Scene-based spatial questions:
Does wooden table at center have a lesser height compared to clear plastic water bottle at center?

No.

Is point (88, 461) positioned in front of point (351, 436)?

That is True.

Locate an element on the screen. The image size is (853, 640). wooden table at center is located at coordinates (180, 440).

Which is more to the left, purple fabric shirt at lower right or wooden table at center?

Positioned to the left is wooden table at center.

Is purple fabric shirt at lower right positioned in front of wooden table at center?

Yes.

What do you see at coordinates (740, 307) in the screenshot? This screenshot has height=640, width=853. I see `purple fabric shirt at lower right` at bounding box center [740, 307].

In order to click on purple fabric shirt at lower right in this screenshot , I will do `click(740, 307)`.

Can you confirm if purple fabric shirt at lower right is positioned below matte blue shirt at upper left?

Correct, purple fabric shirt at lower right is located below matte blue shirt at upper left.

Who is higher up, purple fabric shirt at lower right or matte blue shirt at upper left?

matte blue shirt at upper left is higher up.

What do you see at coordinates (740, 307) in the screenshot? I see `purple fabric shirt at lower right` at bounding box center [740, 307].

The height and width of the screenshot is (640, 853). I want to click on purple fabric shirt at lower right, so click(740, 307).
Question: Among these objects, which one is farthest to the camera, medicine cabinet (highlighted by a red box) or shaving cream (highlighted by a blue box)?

◆ REQUIREMENTS:
Please reproduce the rows above word for word, beginning at the line that has "The height and" and stopping after the last line of the rows.

◆ ANSWER FOR THIS EXERCISE:
The height and width of the screenshot is (640, 853). I want to click on purple fabric shirt at lower right, so click(740, 307).
Question: Among these objects, which one is farthest to the camera, medicine cabinet (highlighted by a red box) or shaving cream (highlighted by a blue box)?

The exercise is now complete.